Task to complete =>
Only the lines from the one containing "black brick G11:I12" through the end of the data belong in the answer; reproduce them exactly.

Dataset excerpt =>

☆ ☆ ☆

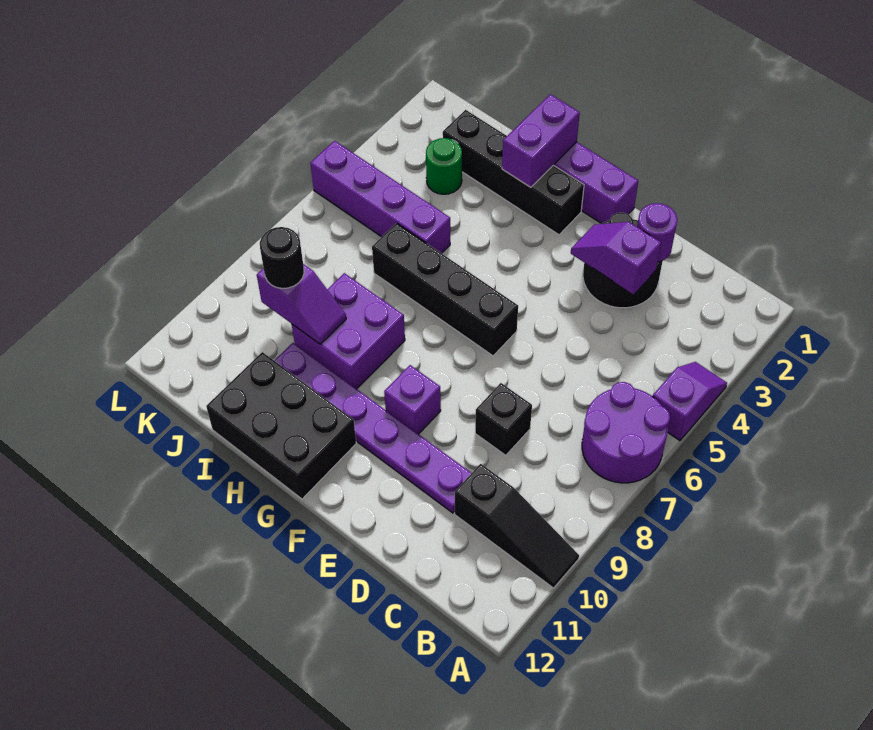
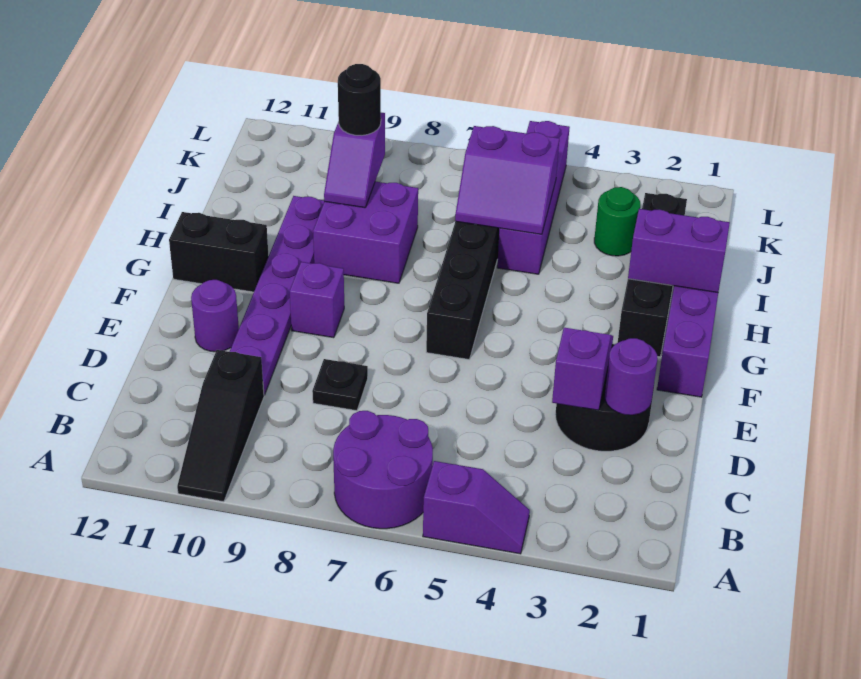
black brick D8 level 1 -> black plate D8 level 1
none -> purple round brick E11 level 1
black brick G11:I12 level 1 -> black brick G11:G12 level 1
none -> purple slope I5:J6 level 2 top J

☆ ☆ ☆

Answer to this exercise =>
black brick G11:I12 level 1 -> black brick G11:G12 level 1
none -> purple slope I5:J6 level 2 top J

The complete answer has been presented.